_WHAT IS REQUIRED:_ Each line in the records that mentions the word "rocket" needs to be listed.
*** Opening of RECORD EXCERPTS ***
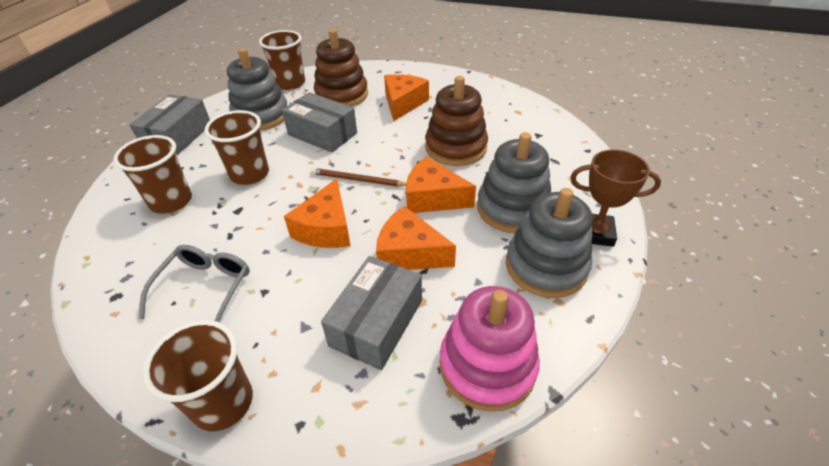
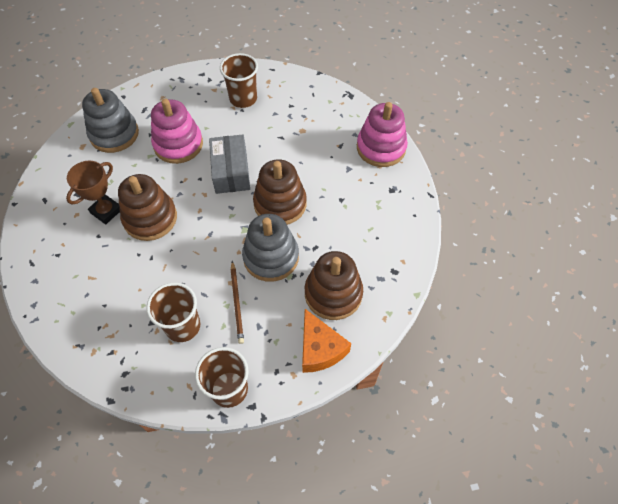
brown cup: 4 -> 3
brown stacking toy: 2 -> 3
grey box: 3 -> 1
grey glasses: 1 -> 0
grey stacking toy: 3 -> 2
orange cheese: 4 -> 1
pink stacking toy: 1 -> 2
*** Close of RECORD EXCERPTS ***
*** Opening of RECORD EXCERPTS ***
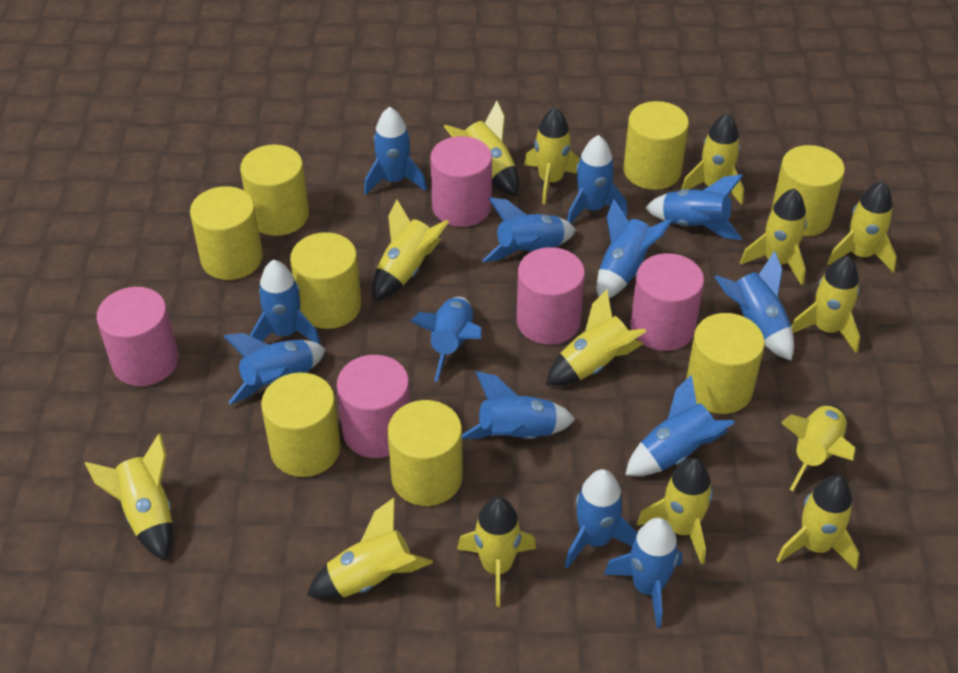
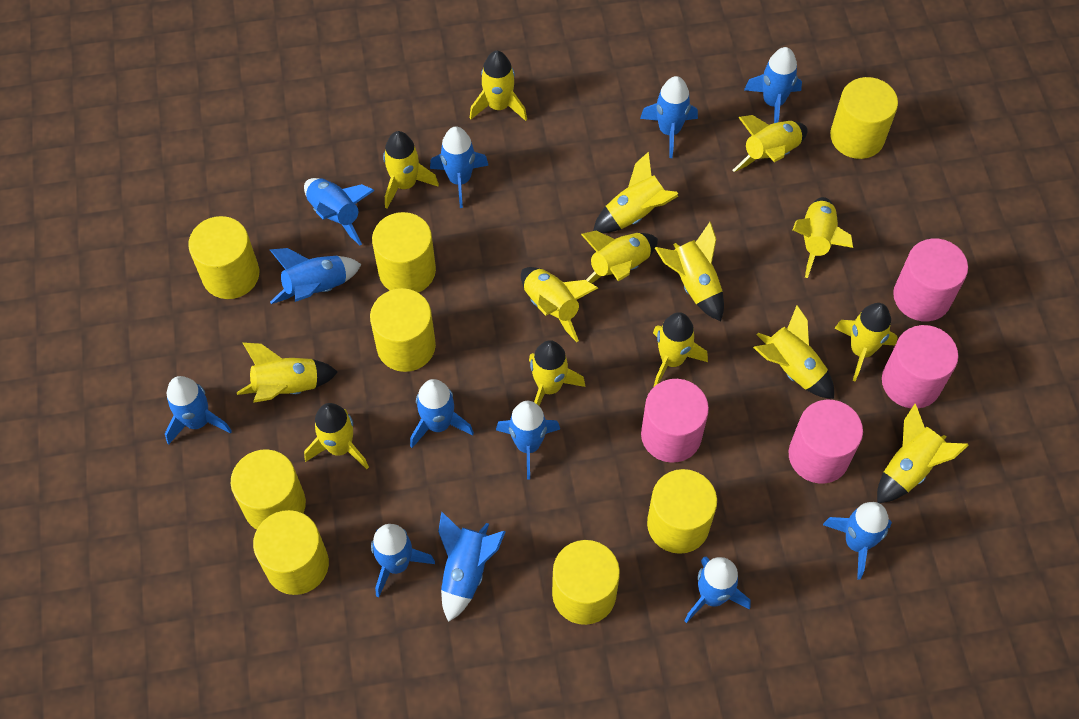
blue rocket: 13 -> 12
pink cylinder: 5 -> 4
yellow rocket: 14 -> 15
*** Close of RECORD EXCERPTS ***
_PROBLEM SOLUTION:_
blue rocket: 13 -> 12
yellow rocket: 14 -> 15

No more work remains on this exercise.